| PROBLEM |
Pick out every line in the items below that contains the word "What" with exactly the same capitalization, and copy each of those lines in full.

╭─ SUPPLIED RECORDS

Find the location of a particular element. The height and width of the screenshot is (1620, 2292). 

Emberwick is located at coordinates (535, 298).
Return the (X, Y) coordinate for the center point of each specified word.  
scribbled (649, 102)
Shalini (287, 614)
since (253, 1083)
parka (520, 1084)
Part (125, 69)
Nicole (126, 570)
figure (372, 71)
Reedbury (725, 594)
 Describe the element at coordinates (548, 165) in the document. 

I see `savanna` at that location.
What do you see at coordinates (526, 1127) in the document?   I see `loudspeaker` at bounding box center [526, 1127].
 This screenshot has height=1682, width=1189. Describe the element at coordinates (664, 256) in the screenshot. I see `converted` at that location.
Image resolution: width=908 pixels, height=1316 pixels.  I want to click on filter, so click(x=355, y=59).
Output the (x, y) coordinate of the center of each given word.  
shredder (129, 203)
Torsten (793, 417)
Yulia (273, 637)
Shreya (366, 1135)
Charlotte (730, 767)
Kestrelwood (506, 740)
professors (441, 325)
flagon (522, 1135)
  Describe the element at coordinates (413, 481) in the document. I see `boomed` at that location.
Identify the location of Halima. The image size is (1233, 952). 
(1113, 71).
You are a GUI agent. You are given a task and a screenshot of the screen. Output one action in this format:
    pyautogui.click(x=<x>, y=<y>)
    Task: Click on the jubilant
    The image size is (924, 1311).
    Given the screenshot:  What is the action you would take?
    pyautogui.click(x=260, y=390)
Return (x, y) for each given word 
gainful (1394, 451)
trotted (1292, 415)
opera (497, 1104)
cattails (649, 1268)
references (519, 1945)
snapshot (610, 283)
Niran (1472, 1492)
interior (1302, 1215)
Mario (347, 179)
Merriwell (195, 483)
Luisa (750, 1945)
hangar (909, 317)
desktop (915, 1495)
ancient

╰─

| ANSWER TO THIS TASK |
What do you see at coordinates (526, 1127) in the document?   I see `loudspeaker` at bounding box center [526, 1127].
    Given the screenshot:  What is the action you would take?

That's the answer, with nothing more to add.